====== Data ======

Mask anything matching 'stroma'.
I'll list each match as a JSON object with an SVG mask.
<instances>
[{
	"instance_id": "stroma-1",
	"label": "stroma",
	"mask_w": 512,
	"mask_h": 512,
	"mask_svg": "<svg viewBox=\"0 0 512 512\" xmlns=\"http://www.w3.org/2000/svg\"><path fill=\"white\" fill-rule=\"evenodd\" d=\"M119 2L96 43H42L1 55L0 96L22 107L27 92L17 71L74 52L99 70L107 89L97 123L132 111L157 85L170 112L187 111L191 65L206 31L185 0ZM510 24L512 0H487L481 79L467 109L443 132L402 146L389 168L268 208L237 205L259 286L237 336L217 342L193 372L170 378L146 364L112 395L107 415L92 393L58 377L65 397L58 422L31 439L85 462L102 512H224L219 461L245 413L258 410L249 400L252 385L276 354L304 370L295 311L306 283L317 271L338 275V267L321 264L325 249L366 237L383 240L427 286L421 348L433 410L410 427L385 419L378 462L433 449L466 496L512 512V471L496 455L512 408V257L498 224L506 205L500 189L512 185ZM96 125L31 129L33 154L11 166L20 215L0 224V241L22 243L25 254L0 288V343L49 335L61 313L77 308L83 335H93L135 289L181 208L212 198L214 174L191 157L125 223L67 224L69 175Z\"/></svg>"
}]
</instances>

======

▸ What the exercise asks: In the entries above, locate every line with the word "stroma" and copy it.

▸ Finished exercise:
Mask anything matching 'stroma'.
	"instance_id": "stroma-1",
	"label": "stroma",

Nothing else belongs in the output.